::: MATERIAL FOR THE TASK

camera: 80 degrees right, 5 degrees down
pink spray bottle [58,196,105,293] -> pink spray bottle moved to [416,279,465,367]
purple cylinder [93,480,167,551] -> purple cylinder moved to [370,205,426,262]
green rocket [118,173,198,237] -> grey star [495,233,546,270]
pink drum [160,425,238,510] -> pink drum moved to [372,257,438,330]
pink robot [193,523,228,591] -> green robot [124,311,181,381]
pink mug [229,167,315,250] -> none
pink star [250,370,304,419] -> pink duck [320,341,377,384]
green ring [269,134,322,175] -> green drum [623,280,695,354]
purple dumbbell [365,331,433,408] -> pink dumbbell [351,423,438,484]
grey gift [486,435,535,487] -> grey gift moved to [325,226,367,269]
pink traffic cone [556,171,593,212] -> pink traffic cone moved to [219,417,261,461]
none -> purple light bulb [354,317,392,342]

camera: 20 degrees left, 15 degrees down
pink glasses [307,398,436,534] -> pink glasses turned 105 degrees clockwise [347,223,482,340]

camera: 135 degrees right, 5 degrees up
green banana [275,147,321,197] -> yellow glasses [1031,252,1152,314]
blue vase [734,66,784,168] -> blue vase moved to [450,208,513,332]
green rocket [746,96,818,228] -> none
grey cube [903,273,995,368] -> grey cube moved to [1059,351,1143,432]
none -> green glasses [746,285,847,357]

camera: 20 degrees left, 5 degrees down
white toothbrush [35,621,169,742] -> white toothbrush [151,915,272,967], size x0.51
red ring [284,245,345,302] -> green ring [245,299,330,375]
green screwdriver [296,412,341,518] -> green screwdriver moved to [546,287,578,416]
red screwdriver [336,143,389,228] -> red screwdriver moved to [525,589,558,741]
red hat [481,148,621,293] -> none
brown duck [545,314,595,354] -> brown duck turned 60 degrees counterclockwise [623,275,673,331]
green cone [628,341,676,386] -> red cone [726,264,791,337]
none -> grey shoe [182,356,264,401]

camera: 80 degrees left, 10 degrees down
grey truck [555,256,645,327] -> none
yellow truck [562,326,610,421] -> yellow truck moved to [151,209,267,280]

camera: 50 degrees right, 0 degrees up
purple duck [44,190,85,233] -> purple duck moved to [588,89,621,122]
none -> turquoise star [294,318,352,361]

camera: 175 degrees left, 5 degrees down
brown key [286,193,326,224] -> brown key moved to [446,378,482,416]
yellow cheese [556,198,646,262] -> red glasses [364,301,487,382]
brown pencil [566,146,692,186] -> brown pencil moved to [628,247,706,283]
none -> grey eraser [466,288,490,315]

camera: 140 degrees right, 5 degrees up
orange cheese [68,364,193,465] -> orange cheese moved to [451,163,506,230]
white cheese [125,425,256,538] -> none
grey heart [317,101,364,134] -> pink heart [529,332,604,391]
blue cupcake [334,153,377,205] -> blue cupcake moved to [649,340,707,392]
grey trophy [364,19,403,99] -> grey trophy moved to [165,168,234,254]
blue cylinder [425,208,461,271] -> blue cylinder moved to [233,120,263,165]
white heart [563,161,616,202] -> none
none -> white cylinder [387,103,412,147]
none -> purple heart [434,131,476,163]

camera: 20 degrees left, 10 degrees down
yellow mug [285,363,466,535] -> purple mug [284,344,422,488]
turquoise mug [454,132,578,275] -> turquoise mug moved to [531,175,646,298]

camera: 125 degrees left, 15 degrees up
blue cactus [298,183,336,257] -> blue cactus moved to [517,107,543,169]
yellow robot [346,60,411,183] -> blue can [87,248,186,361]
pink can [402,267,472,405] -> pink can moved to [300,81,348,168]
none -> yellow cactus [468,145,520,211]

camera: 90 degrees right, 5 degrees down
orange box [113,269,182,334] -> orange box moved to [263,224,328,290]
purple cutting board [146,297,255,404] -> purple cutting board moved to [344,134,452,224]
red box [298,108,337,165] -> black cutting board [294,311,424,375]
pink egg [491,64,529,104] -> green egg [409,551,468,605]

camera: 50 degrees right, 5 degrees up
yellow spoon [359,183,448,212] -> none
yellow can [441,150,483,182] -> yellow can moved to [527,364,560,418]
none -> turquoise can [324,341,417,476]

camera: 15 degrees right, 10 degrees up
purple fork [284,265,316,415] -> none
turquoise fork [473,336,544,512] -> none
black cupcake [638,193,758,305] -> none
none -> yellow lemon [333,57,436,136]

::::::

* **WORK ITEM**
Transcribe the records above exactly, but only from the line that contains "yellow mug [285,363,466,535]" through their final line, inclusive.

* **COMPLETED TASK**
yellow mug [285,363,466,535] -> purple mug [284,344,422,488]
turquoise mug [454,132,578,275] -> turquoise mug moved to [531,175,646,298]

camera: 125 degrees left, 15 degrees up
blue cactus [298,183,336,257] -> blue cactus moved to [517,107,543,169]
yellow robot [346,60,411,183] -> blue can [87,248,186,361]
pink can [402,267,472,405] -> pink can moved to [300,81,348,168]
none -> yellow cactus [468,145,520,211]

camera: 90 degrees right, 5 degrees down
orange box [113,269,182,334] -> orange box moved to [263,224,328,290]
purple cutting board [146,297,255,404] -> purple cutting board moved to [344,134,452,224]
red box [298,108,337,165] -> black cutting board [294,311,424,375]
pink egg [491,64,529,104] -> green egg [409,551,468,605]

camera: 50 degrees right, 5 degrees up
yellow spoon [359,183,448,212] -> none
yellow can [441,150,483,182] -> yellow can moved to [527,364,560,418]
none -> turquoise can [324,341,417,476]

camera: 15 degrees right, 10 degrees up
purple fork [284,265,316,415] -> none
turquoise fork [473,336,544,512] -> none
black cupcake [638,193,758,305] -> none
none -> yellow lemon [333,57,436,136]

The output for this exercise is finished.